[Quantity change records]
-----

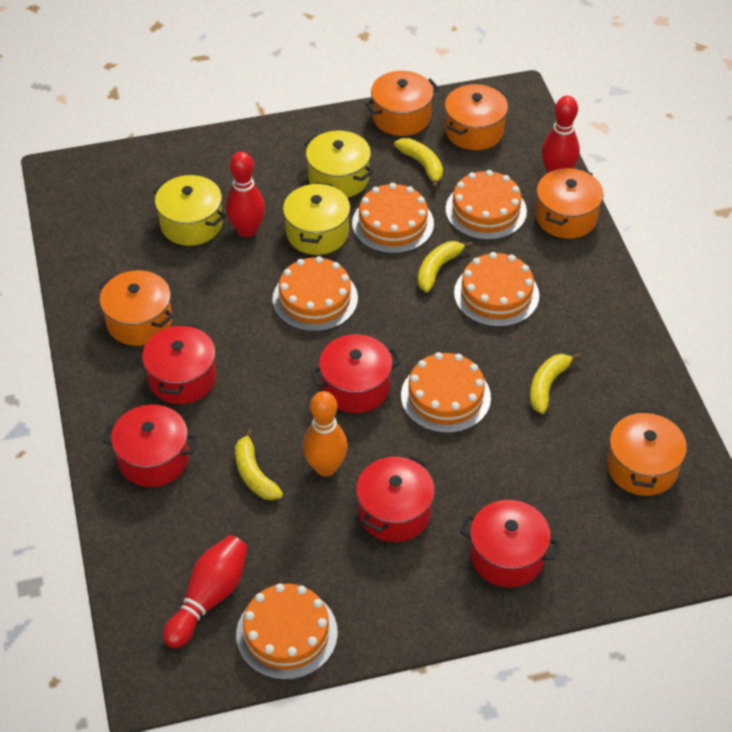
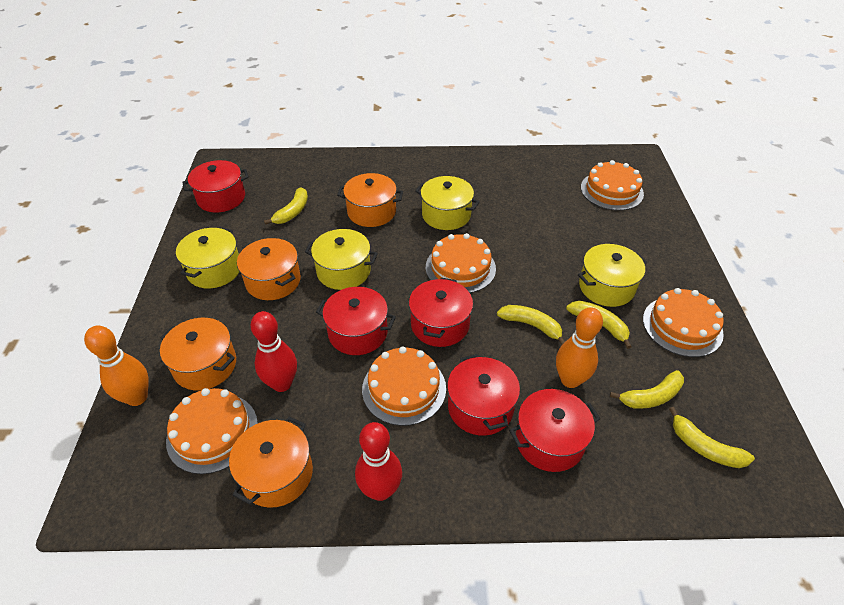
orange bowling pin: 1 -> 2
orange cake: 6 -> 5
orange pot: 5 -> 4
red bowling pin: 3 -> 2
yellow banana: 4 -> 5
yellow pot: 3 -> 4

-----

Required work: All of the entries above are to be restated word for word, minus the images.

Exercise output:
orange bowling pin: 1 -> 2
orange cake: 6 -> 5
orange pot: 5 -> 4
red bowling pin: 3 -> 2
yellow banana: 4 -> 5
yellow pot: 3 -> 4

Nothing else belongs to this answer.